(Activity): From the line containing "C5: 47nF (SIG4, SIG5) -> 220nF (SIG4, SIG5)" down to the final line of the entries below, restate each line word for word and add nothing.

______

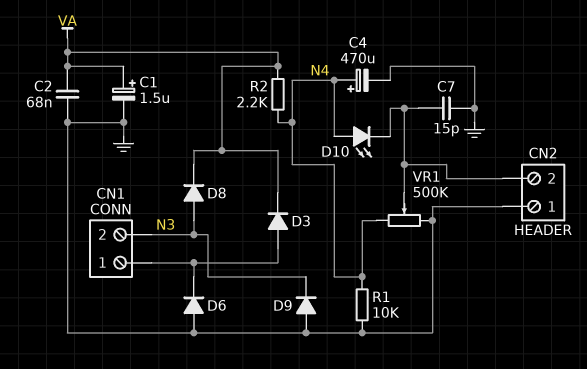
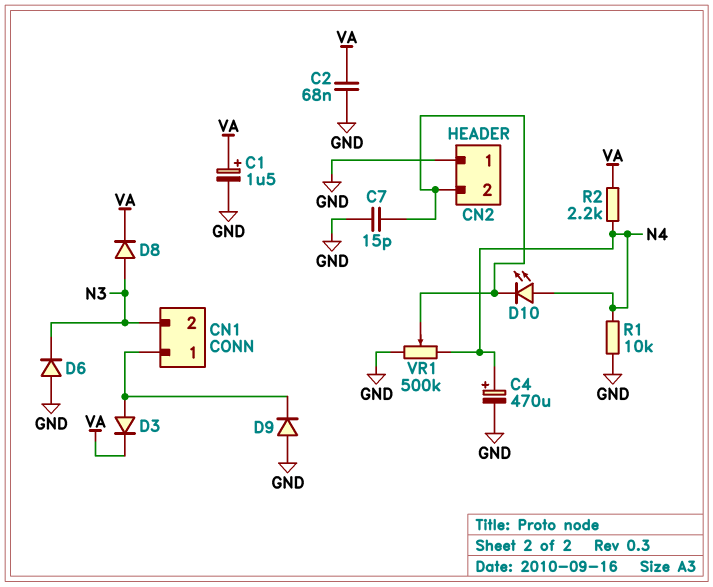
D6: diode (A GND, K CN1/1) -> diode (A GND, K N3)
D9: diode (A GND, K N3) -> diode (A GND, K CN1/1)

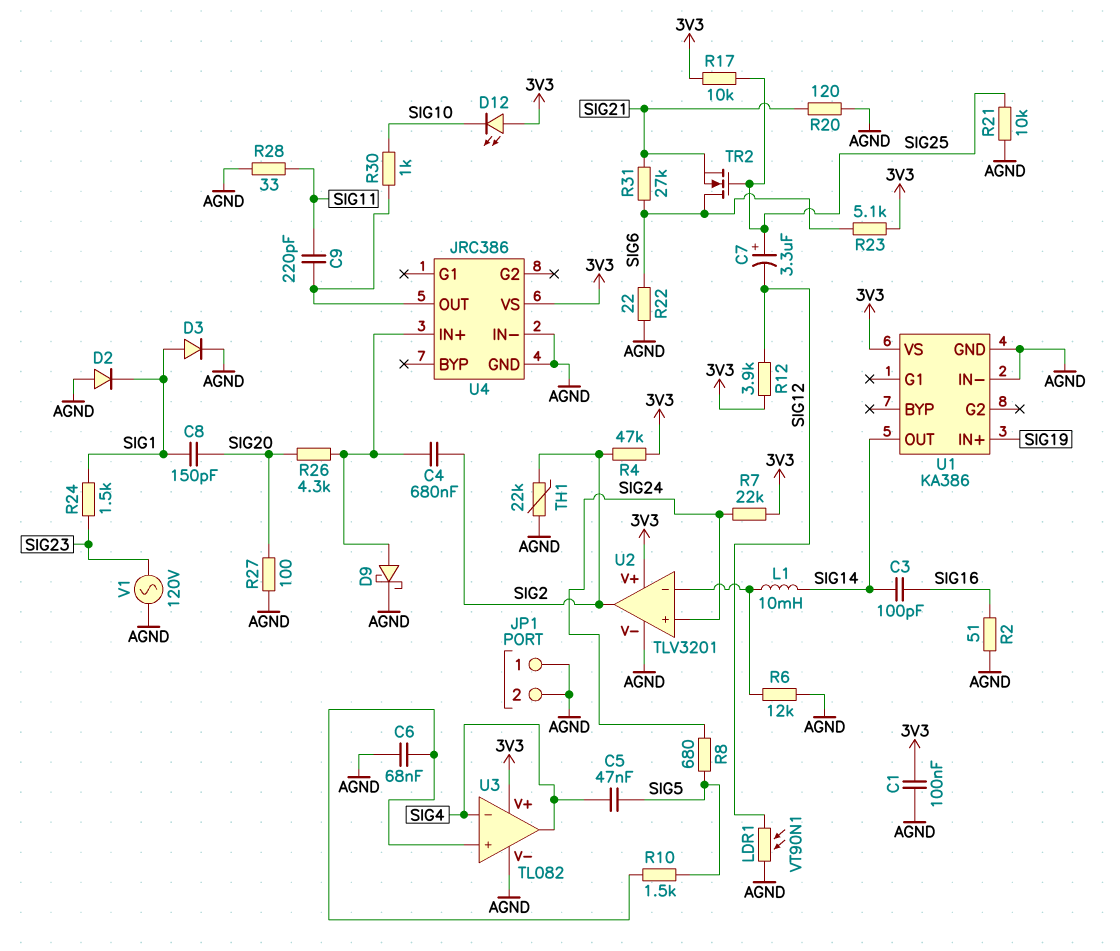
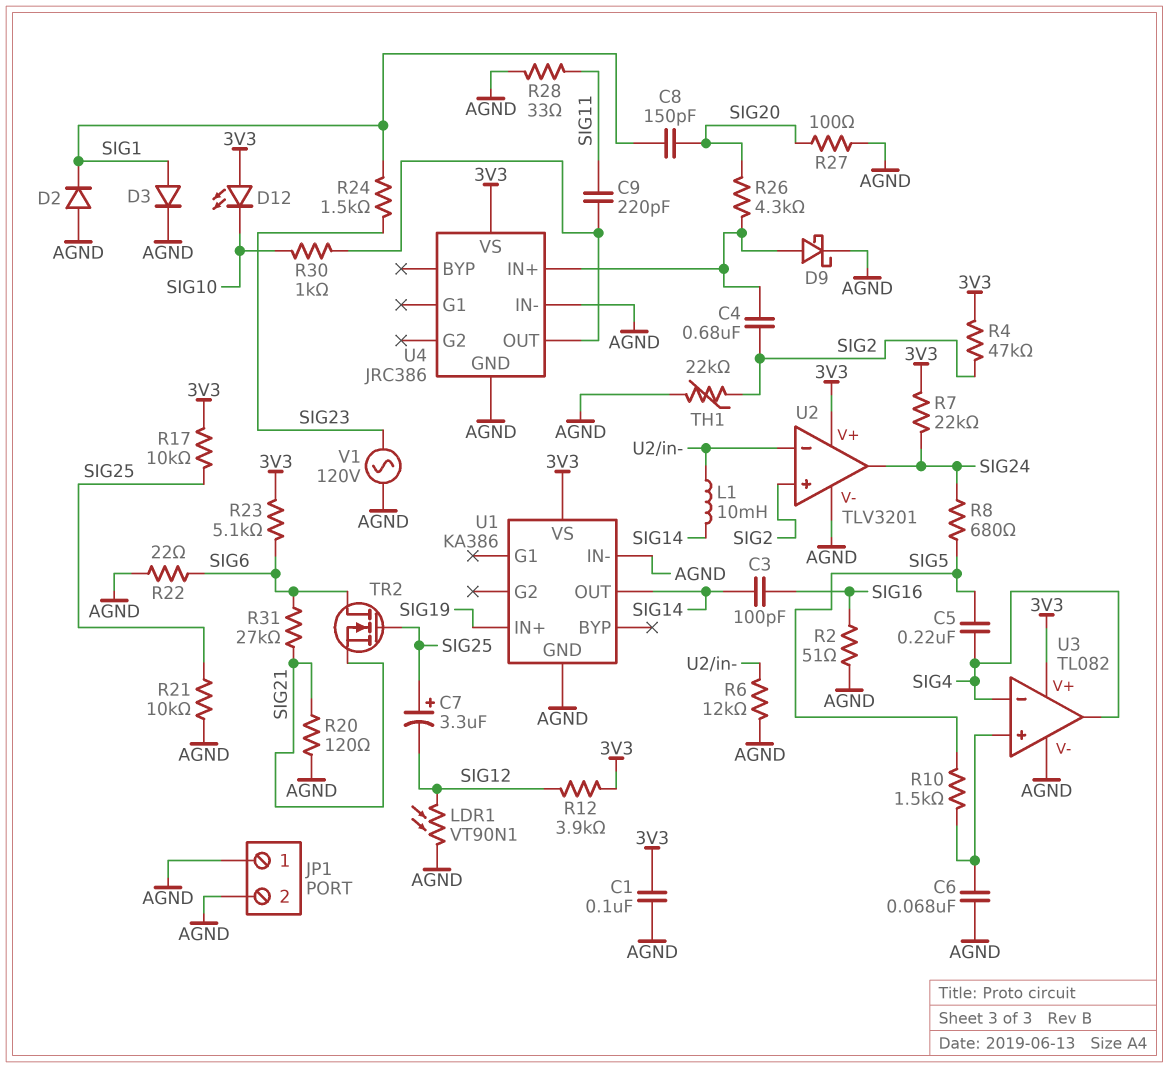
C5: 47nF (SIG4, SIG5) -> 220nF (SIG4, SIG5)
U2 pin in+: SIG24 -> SIG2
U2 pin out: SIG2 -> SIG24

______

(Expected output):
C5: 47nF (SIG4, SIG5) -> 220nF (SIG4, SIG5)
U2 pin in+: SIG24 -> SIG2
U2 pin out: SIG2 -> SIG24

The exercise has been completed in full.